YOUR GOAL> Among the entries, which lines carry the string "cone"? Copy each of them.

Stored records>
=== Begin Enclosure ===
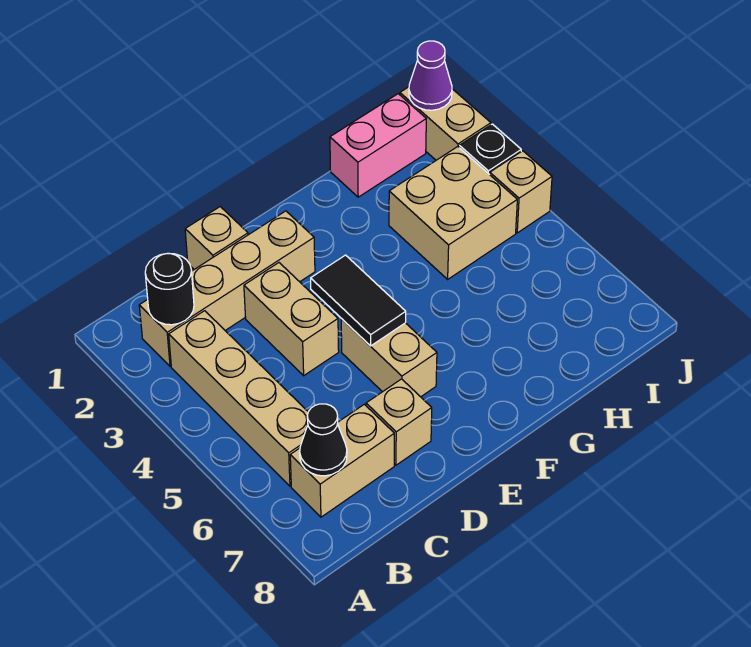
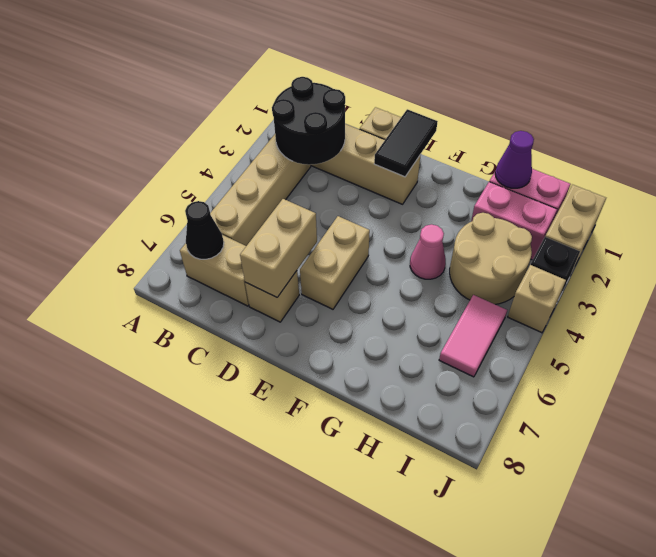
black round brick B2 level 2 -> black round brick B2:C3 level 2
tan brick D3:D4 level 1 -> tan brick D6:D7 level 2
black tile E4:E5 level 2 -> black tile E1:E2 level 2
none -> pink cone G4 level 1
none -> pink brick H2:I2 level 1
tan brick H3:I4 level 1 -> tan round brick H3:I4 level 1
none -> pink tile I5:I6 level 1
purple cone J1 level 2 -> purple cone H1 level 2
=== End Enclosure ===
ANSWER TO THIS EXERCISE>
none -> pink cone G4 level 1
purple cone J1 level 2 -> purple cone H1 level 2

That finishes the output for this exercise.